* **Prompt**
Please reproduce the data exactly, though every picture must stay out.

(Excerpts from a dataset)
┄┄┄┄┄┄

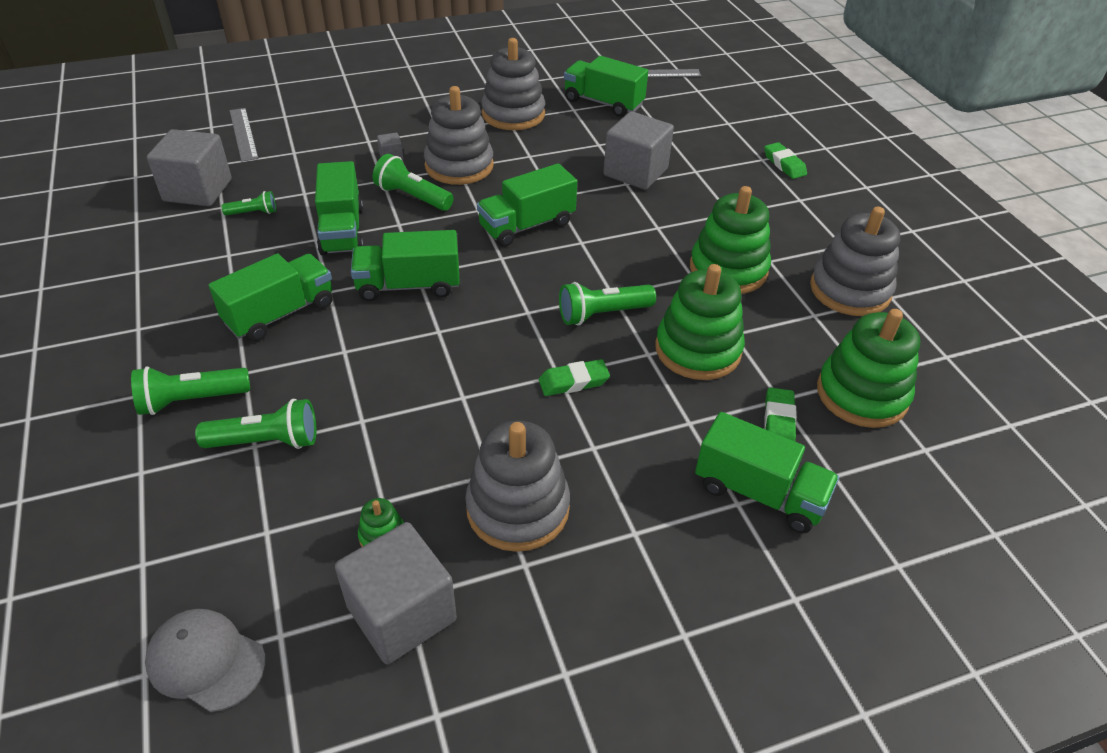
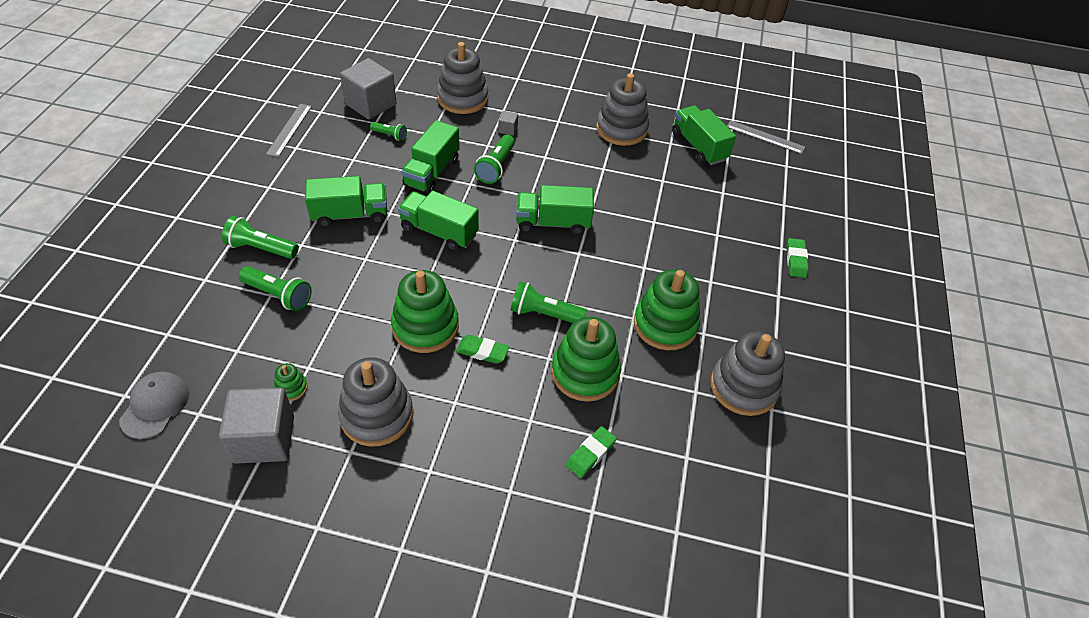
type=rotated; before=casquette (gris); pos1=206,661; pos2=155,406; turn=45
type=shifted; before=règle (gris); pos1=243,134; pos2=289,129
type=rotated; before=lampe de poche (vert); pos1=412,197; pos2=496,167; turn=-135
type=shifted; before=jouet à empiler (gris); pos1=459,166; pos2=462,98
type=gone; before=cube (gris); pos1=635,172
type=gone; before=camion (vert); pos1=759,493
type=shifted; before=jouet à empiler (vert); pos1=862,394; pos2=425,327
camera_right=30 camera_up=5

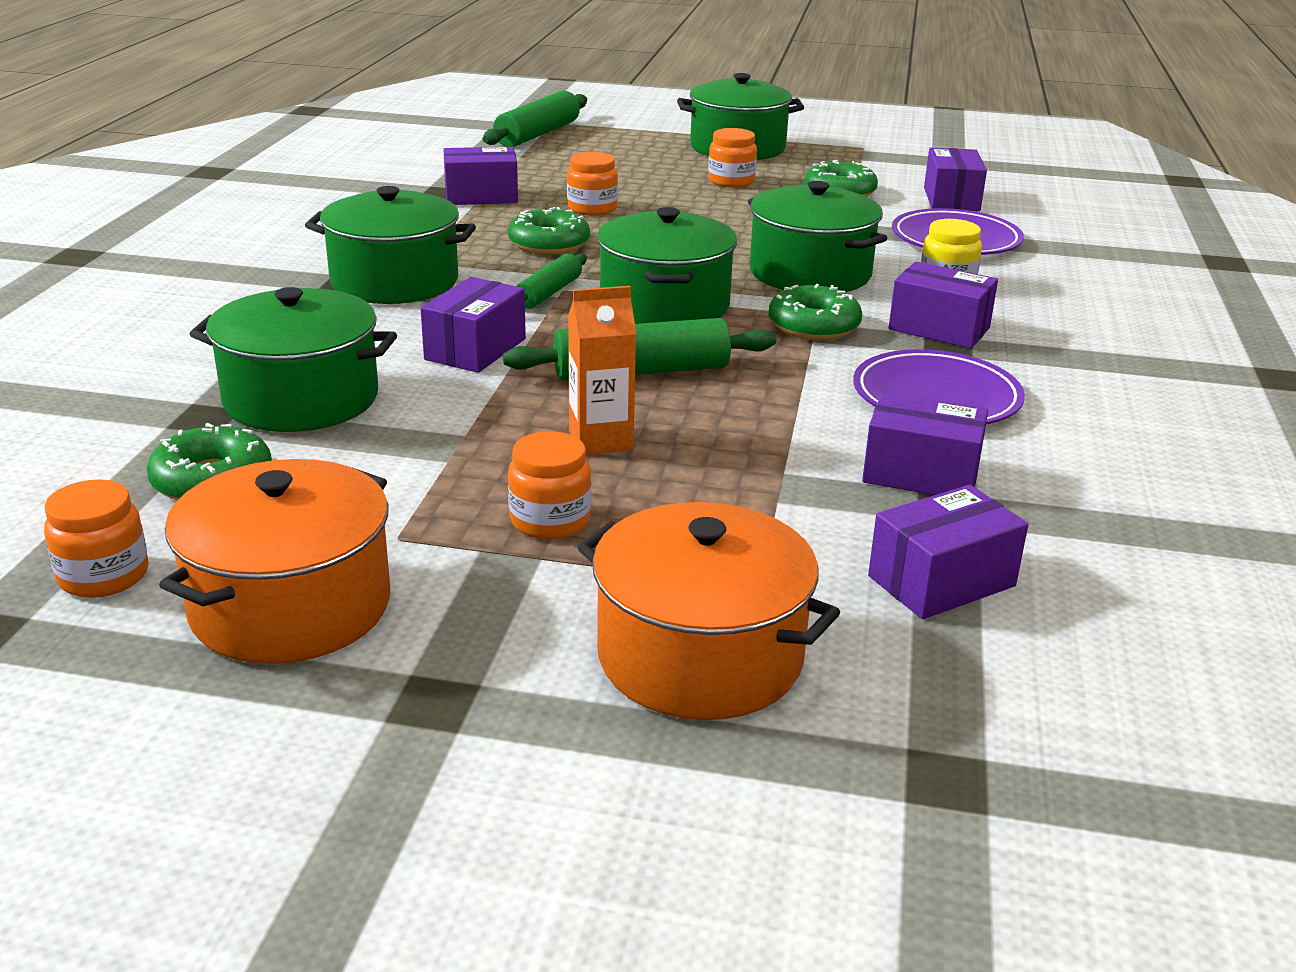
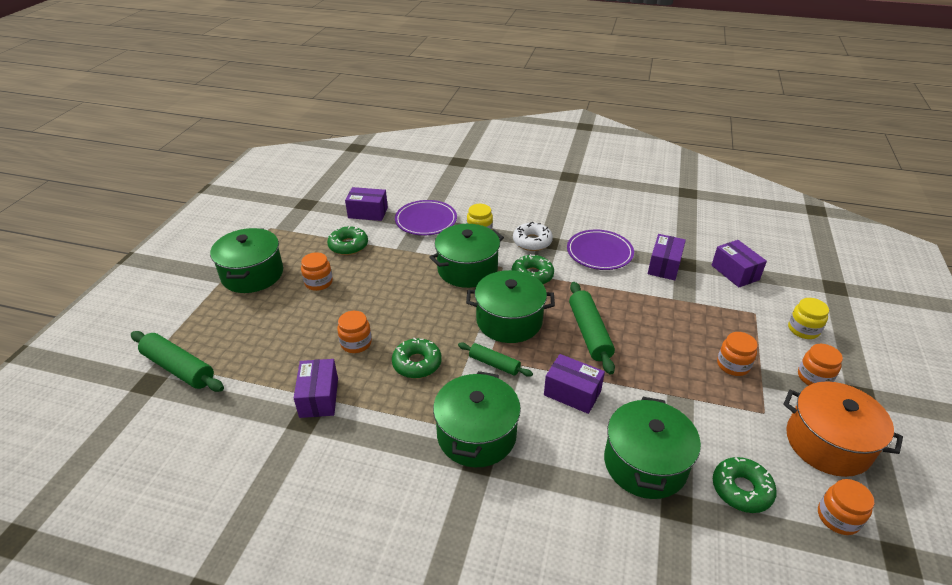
type=gone; before=brique de lait (orange); pos1=600,440
type=swapped; before=marmite (orange); after=bocal (jaune); pos1=700,656; pos2=803,330
type=swapped; before=boîte (violet); after=beignet (blanc); pos1=939,328; pos2=532,242
type=new; after=bocal (orange); pos2=814,377
camera_right=-85 camera_up=10

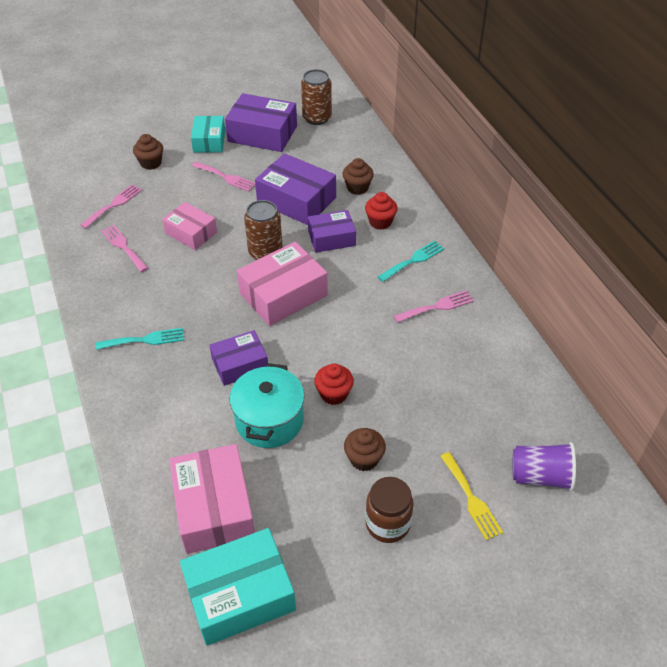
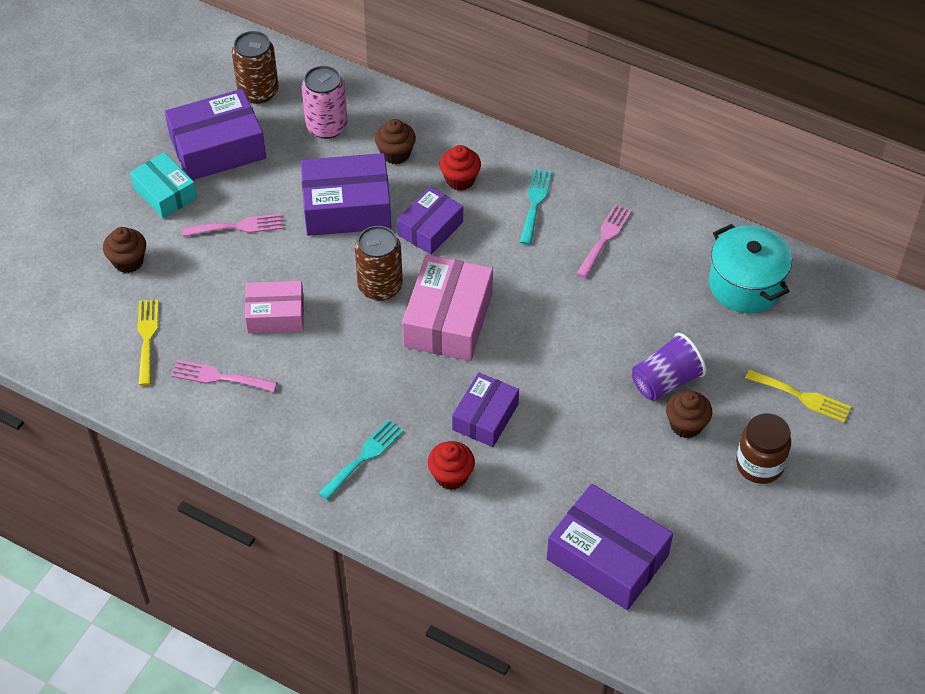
type=repainted; before=fourchette (rose); after=fourchette (jaune); pos1=113,205; pos2=147,338
type=repainted; before=boîte (rose); after=boîte (violet); pos1=214,508; pos2=607,557
type=gone; before=boîte (turquoise); pos1=240,595
type=shifted; before=marmite (turquoise); pos1=269,420; pos2=745,285
type=shifted; before=muffin (rouge); pos1=334,394; pos2=451,476
type=shifted; before=gobelet (violet); pos1=540,476; pos2=665,381
type=new; after=canette (rose); pos2=326,126
camera_right=-40 camera_up=5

┄┄┄┄┄┄

* **Your response**
type=rotated; before=casquette (gris); pos1=206,661; pos2=155,406; turn=45
type=shifted; before=règle (gris); pos1=243,134; pos2=289,129
type=rotated; before=lampe de poche (vert); pos1=412,197; pos2=496,167; turn=-135
type=shifted; before=jouet à empiler (gris); pos1=459,166; pos2=462,98
type=gone; before=cube (gris); pos1=635,172
type=gone; before=camion (vert); pos1=759,493
type=shifted; before=jouet à empiler (vert); pos1=862,394; pos2=425,327
camera_right=30 camera_up=5

type=gone; before=brique de lait (orange); pos1=600,440
type=swapped; before=marmite (orange); after=bocal (jaune); pos1=700,656; pos2=803,330
type=swapped; before=boîte (violet); after=beignet (blanc); pos1=939,328; pos2=532,242
type=new; after=bocal (orange); pos2=814,377
camera_right=-85 camera_up=10

type=repainted; before=fourchette (rose); after=fourchette (jaune); pos1=113,205; pos2=147,338
type=repainted; before=boîte (rose); after=boîte (violet); pos1=214,508; pos2=607,557
type=gone; before=boîte (turquoise); pos1=240,595
type=shifted; before=marmite (turquoise); pos1=269,420; pos2=745,285
type=shifted; before=muffin (rouge); pos1=334,394; pos2=451,476
type=shifted; before=gobelet (violet); pos1=540,476; pos2=665,381
type=new; after=canette (rose); pos2=326,126
camera_right=-40 camera_up=5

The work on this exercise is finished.